GIVEN EXERCISE →
Copy the rows below, putting "anticlockwise" wherever "counterclockwise" appears and leaving everything else unchanged.

------------------------

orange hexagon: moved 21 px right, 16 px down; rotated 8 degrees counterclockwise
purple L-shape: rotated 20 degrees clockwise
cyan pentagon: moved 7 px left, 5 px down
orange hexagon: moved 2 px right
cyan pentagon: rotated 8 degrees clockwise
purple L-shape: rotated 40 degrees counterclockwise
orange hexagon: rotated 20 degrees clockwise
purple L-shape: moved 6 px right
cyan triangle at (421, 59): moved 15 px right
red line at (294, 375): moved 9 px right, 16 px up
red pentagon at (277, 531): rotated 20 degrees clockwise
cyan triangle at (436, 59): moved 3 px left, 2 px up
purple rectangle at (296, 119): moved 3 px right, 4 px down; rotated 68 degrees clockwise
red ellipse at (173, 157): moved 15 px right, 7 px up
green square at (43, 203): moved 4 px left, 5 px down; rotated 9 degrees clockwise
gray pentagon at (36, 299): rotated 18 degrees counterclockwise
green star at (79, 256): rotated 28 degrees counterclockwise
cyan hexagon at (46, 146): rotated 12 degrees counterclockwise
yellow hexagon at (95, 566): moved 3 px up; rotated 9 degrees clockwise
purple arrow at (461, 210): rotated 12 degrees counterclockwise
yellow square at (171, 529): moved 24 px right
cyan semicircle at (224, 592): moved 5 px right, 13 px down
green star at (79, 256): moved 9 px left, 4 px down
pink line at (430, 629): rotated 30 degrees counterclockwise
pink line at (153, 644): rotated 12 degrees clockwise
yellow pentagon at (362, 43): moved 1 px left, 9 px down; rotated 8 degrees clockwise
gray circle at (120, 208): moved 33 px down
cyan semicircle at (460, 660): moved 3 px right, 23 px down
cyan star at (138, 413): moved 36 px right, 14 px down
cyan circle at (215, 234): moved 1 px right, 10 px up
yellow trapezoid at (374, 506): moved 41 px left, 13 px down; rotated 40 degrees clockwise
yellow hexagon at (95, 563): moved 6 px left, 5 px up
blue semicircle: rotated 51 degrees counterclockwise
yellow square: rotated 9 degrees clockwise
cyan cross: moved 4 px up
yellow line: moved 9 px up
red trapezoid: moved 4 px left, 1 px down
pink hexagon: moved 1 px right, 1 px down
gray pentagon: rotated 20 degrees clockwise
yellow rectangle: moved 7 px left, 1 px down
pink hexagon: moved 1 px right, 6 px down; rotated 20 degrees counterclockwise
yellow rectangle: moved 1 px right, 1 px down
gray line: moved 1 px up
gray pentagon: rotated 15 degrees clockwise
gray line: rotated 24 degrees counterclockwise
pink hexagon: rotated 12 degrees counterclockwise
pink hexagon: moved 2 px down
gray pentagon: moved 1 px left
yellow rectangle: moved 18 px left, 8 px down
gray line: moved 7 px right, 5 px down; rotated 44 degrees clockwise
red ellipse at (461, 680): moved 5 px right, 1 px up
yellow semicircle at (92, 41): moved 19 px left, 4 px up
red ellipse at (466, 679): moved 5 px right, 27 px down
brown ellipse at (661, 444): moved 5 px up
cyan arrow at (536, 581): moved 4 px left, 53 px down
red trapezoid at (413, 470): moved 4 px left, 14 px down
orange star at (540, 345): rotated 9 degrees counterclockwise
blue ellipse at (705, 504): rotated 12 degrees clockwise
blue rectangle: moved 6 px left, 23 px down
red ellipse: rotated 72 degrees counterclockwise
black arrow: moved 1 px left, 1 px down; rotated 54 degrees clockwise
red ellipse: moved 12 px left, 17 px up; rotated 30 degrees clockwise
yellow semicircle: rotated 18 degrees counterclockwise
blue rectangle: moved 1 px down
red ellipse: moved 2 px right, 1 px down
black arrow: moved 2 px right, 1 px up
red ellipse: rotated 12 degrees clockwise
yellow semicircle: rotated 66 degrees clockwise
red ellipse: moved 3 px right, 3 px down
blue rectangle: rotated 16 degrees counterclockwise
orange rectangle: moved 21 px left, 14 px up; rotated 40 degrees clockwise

------------------------

RESULT OF THIS TASK →
orange hexagon: moved 21 px right, 16 px down; rotated 8 degrees anticlockwise
purple L-shape: rotated 20 degrees clockwise
cyan pentagon: moved 7 px left, 5 px down
orange hexagon: moved 2 px right
cyan pentagon: rotated 8 degrees clockwise
purple L-shape: rotated 40 degrees anticlockwise
orange hexagon: rotated 20 degrees clockwise
purple L-shape: moved 6 px right
cyan triangle at (421, 59): moved 15 px right
red line at (294, 375): moved 9 px right, 16 px up
red pentagon at (277, 531): rotated 20 degrees clockwise
cyan triangle at (436, 59): moved 3 px left, 2 px up
purple rectangle at (296, 119): moved 3 px right, 4 px down; rotated 68 degrees clockwise
red ellipse at (173, 157): moved 15 px right, 7 px up
green square at (43, 203): moved 4 px left, 5 px down; rotated 9 degrees clockwise
gray pentagon at (36, 299): rotated 18 degrees anticlockwise
green star at (79, 256): rotated 28 degrees anticlockwise
cyan hexagon at (46, 146): rotated 12 degrees anticlockwise
yellow hexagon at (95, 566): moved 3 px up; rotated 9 degrees clockwise
purple arrow at (461, 210): rotated 12 degrees anticlockwise
yellow square at (171, 529): moved 24 px right
cyan semicircle at (224, 592): moved 5 px right, 13 px down
green star at (79, 256): moved 9 px left, 4 px down
pink line at (430, 629): rotated 30 degrees anticlockwise
pink line at (153, 644): rotated 12 degrees clockwise
yellow pentagon at (362, 43): moved 1 px left, 9 px down; rotated 8 degrees clockwise
gray circle at (120, 208): moved 33 px down
cyan semicircle at (460, 660): moved 3 px right, 23 px down
cyan star at (138, 413): moved 36 px right, 14 px down
cyan circle at (215, 234): moved 1 px right, 10 px up
yellow trapezoid at (374, 506): moved 41 px left, 13 px down; rotated 40 degrees clockwise
yellow hexagon at (95, 563): moved 6 px left, 5 px up
blue semicircle: rotated 51 degrees anticlockwise
yellow square: rotated 9 degrees clockwise
cyan cross: moved 4 px up
yellow line: moved 9 px up
red trapezoid: moved 4 px left, 1 px down
pink hexagon: moved 1 px right, 1 px down
gray pentagon: rotated 20 degrees clockwise
yellow rectangle: moved 7 px left, 1 px down
pink hexagon: moved 1 px right, 6 px down; rotated 20 degrees anticlockwise
yellow rectangle: moved 1 px right, 1 px down
gray line: moved 1 px up
gray pentagon: rotated 15 degrees clockwise
gray line: rotated 24 degrees anticlockwise
pink hexagon: rotated 12 degrees anticlockwise
pink hexagon: moved 2 px down
gray pentagon: moved 1 px left
yellow rectangle: moved 18 px left, 8 px down
gray line: moved 7 px right, 5 px down; rotated 44 degrees clockwise
red ellipse at (461, 680): moved 5 px right, 1 px up
yellow semicircle at (92, 41): moved 19 px left, 4 px up
red ellipse at (466, 679): moved 5 px right, 27 px down
brown ellipse at (661, 444): moved 5 px up
cyan arrow at (536, 581): moved 4 px left, 53 px down
red trapezoid at (413, 470): moved 4 px left, 14 px down
orange star at (540, 345): rotated 9 degrees anticlockwise
blue ellipse at (705, 504): rotated 12 degrees clockwise
blue rectangle: moved 6 px left, 23 px down
red ellipse: rotated 72 degrees anticlockwise
black arrow: moved 1 px left, 1 px down; rotated 54 degrees clockwise
red ellipse: moved 12 px left, 17 px up; rotated 30 degrees clockwise
yellow semicircle: rotated 18 degrees anticlockwise
blue rectangle: moved 1 px down
red ellipse: moved 2 px right, 1 px down
black arrow: moved 2 px right, 1 px up
red ellipse: rotated 12 degrees clockwise
yellow semicircle: rotated 66 degrees clockwise
red ellipse: moved 3 px right, 3 px down
blue rectangle: rotated 16 degrees anticlockwise
orange rectangle: moved 21 px left, 14 px up; rotated 40 degrees clockwise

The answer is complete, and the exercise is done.